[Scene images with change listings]
___
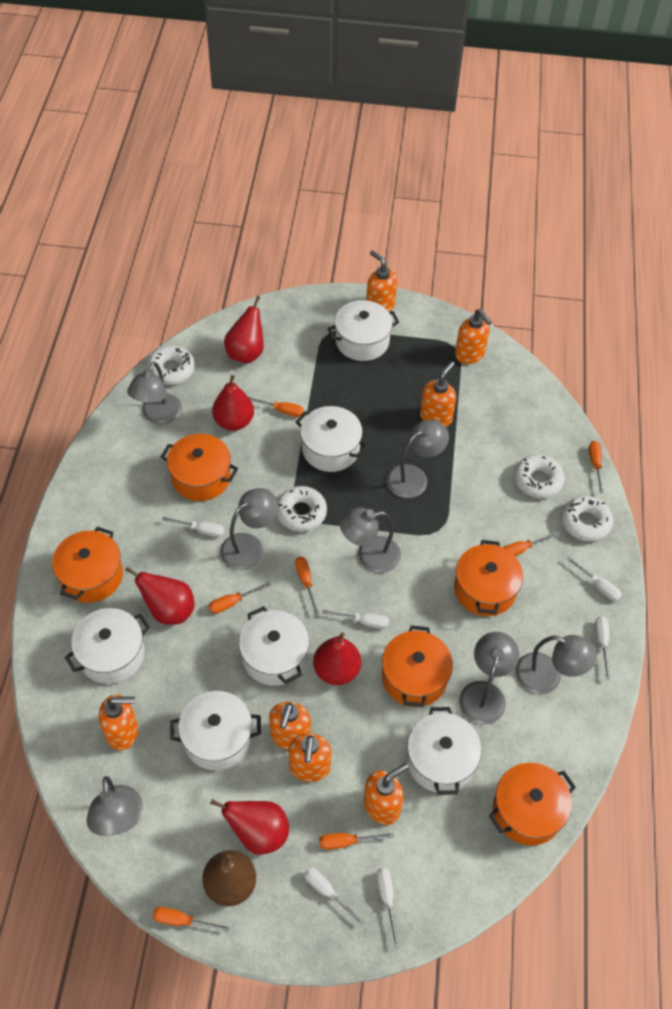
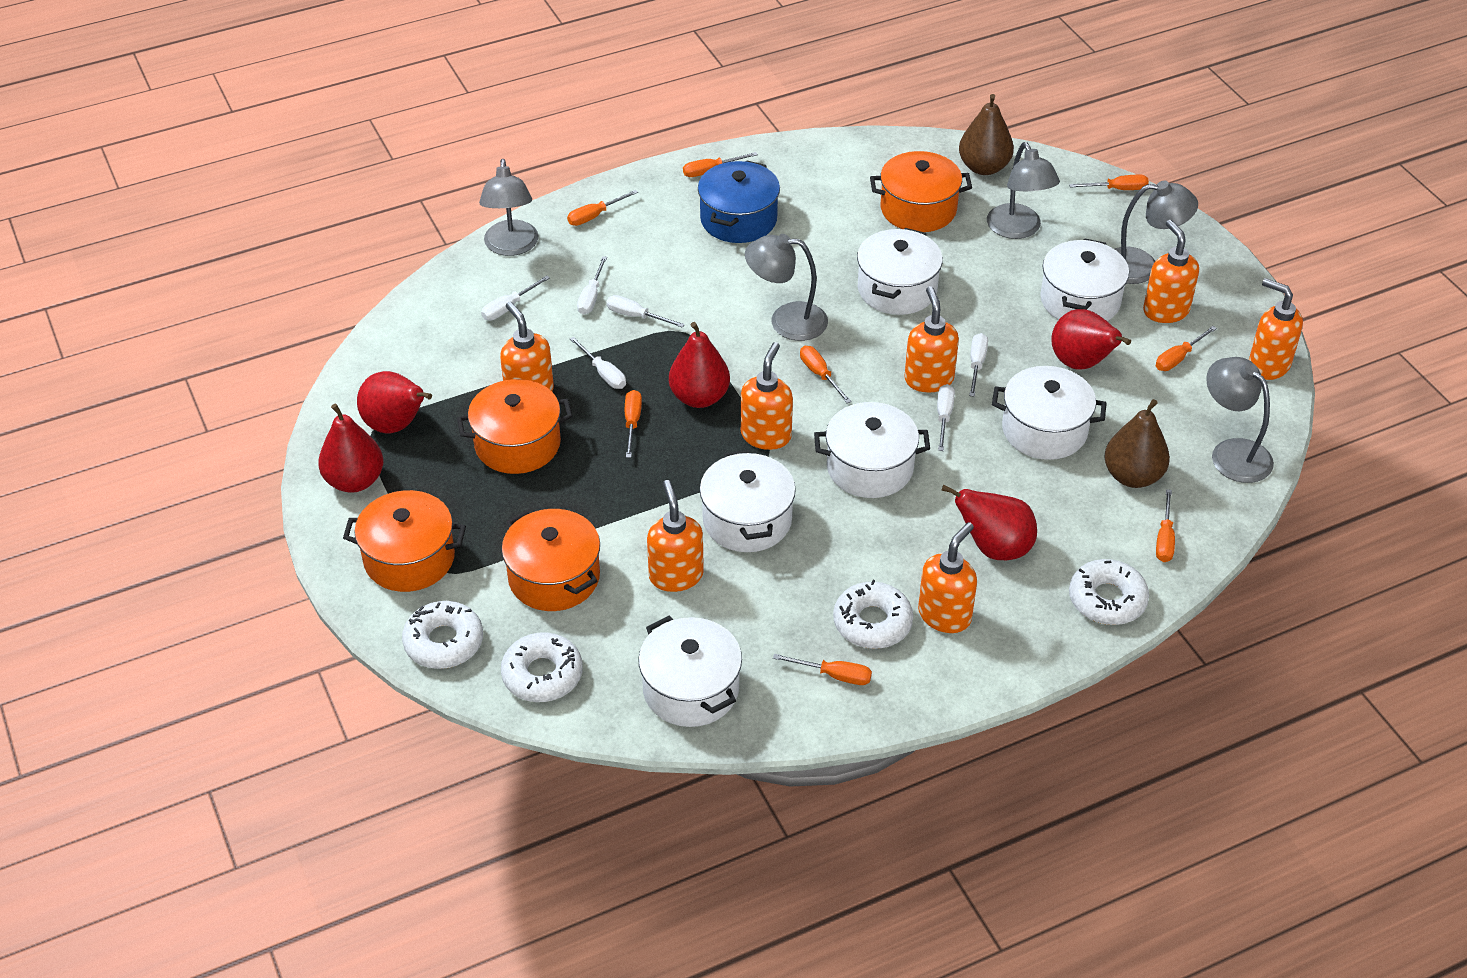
blue pot: 0 -> 1
brown pear: 1 -> 2
grey lamp: 7 -> 5
orange pot: 5 -> 4
orange screwdriver: 7 -> 8

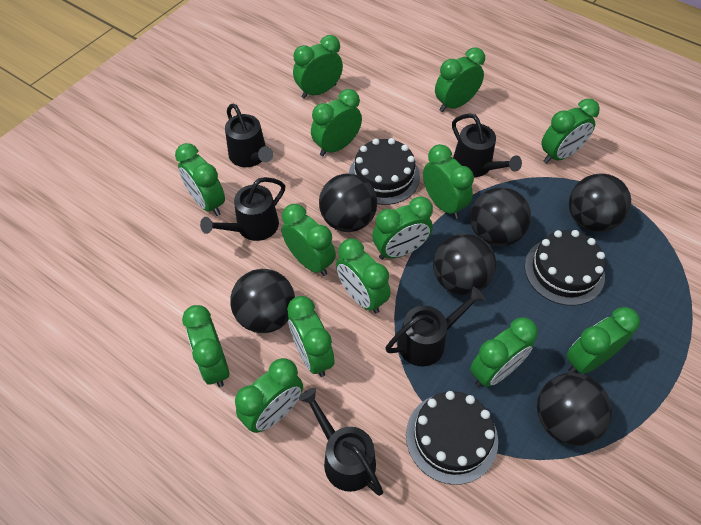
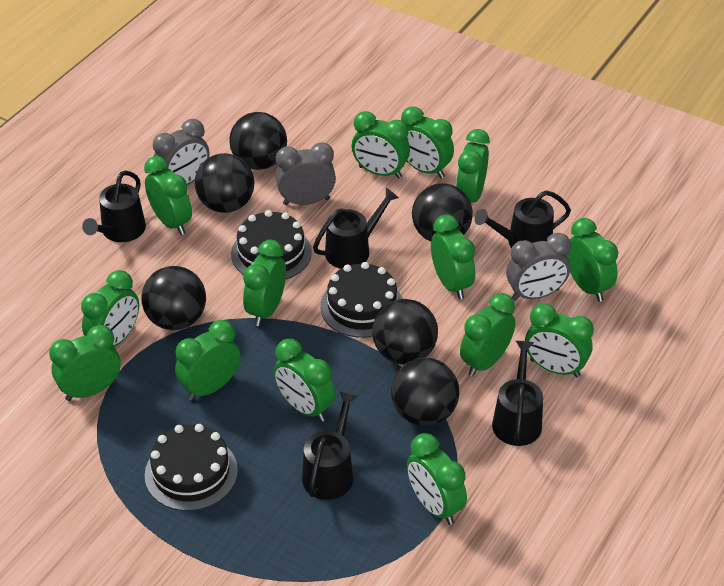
grey clock: 0 -> 3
___
Exercise aim
An exact copy is needed of every line from the one holding "orange pot: 5 -> 4" to the end of the entries above, both ends kept and each picture dropped.

Output of the exercise
orange pot: 5 -> 4
orange screwdriver: 7 -> 8

grey clock: 0 -> 3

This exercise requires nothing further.